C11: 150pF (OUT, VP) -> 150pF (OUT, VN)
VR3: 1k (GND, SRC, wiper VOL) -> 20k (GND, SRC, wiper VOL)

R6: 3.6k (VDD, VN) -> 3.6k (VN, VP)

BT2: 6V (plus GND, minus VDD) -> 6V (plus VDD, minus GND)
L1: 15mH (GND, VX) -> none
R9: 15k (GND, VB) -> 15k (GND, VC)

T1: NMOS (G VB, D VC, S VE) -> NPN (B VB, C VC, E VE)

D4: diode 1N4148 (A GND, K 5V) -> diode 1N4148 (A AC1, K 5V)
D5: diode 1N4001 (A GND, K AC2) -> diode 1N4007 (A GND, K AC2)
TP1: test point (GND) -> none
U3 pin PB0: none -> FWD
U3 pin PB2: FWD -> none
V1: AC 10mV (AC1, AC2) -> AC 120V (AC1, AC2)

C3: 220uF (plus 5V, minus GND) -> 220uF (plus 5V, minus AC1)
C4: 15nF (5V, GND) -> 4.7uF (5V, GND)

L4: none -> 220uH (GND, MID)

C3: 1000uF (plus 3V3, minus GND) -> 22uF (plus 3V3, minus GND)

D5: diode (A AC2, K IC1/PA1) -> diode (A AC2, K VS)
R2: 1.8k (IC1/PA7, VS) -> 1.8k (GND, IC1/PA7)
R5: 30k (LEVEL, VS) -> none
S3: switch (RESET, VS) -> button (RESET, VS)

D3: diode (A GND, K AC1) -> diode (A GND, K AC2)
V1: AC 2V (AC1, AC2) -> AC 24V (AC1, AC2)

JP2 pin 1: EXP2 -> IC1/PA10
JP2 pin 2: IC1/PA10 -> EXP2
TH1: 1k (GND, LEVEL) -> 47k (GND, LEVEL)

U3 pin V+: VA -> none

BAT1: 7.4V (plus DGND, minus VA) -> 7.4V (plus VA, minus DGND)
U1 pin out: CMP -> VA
_ _ _ _
§ **Task to complete**
Begin with the line that holds "D4: diode 1N4148" and write out each line from there to the end of the material, exactly as it stands. Include nothing else.

§ **Solution to this problem**
D4: diode 1N4148 (A GND, K 5V) -> diode 1N4148 (A AC1, K 5V)
D5: diode 1N4001 (A GND, K AC2) -> diode 1N4007 (A GND, K AC2)
TP1: test point (GND) -> none
U3 pin PB0: none -> FWD
U3 pin PB2: FWD -> none
V1: AC 10mV (AC1, AC2) -> AC 120V (AC1, AC2)

C3: 220uF (plus 5V, minus GND) -> 220uF (plus 5V, minus AC1)
C4: 15nF (5V, GND) -> 4.7uF (5V, GND)

L4: none -> 220uH (GND, MID)

C3: 1000uF (plus 3V3, minus GND) -> 22uF (plus 3V3, minus GND)

D5: diode (A AC2, K IC1/PA1) -> diode (A AC2, K VS)
R2: 1.8k (IC1/PA7, VS) -> 1.8k (GND, IC1/PA7)
R5: 30k (LEVEL, VS) -> none
S3: switch (RESET, VS) -> button (RESET, VS)

D3: diode (A GND, K AC1) -> diode (A GND, K AC2)
V1: AC 2V (AC1, AC2) -> AC 24V (AC1, AC2)

JP2 pin 1: EXP2 -> IC1/PA10
JP2 pin 2: IC1/PA10 -> EXP2
TH1: 1k (GND, LEVEL) -> 47k (GND, LEVEL)

U3 pin V+: VA -> none

BAT1: 7.4V (plus DGND, minus VA) -> 7.4V (plus VA, minus DGND)
U1 pin out: CMP -> VA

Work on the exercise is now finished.